*** SOURCE DATA Section Begins ***

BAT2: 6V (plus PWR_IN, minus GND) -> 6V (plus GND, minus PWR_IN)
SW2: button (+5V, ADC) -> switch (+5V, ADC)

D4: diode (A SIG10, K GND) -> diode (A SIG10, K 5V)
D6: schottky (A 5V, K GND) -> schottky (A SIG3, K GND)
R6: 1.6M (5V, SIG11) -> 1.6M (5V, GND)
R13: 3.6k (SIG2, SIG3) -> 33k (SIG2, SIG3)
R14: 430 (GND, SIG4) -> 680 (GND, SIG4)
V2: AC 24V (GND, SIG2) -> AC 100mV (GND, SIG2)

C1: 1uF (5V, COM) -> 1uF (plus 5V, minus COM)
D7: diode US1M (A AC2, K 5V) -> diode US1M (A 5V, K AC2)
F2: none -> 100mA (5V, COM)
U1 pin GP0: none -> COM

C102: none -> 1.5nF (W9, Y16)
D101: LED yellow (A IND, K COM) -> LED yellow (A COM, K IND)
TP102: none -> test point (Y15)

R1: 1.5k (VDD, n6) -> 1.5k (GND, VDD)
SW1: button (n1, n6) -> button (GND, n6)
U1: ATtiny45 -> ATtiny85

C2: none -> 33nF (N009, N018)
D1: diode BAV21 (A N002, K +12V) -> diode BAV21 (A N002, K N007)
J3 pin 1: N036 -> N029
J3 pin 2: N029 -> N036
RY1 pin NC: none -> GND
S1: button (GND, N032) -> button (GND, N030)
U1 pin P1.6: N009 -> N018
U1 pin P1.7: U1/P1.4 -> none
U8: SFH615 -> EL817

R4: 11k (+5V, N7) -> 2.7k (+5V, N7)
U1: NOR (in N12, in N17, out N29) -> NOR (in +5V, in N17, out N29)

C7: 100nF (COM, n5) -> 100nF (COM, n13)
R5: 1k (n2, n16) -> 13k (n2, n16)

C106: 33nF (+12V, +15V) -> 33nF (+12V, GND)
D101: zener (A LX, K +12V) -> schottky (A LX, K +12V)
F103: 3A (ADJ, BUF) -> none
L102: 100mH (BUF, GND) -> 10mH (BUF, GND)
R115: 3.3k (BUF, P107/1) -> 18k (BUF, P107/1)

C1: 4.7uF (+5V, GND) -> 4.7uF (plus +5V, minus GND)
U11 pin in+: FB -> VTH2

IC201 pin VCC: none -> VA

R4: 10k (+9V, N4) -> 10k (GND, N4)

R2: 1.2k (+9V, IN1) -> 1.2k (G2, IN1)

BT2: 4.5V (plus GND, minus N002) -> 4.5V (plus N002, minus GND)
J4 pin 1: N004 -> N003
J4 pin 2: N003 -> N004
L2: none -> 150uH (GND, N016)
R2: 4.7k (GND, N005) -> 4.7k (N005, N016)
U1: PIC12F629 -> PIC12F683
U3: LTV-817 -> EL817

*** SOURCE DATA Section Ends ***

▶ [PROMPT]:
What are the lines above that hold the string "schottky"? Copy them.

▶ [RESULT OF THE TASK]:
D6: schottky (A 5V, K GND) -> schottky (A SIG3, K GND)
D101: zener (A LX, K +12V) -> schottky (A LX, K +12V)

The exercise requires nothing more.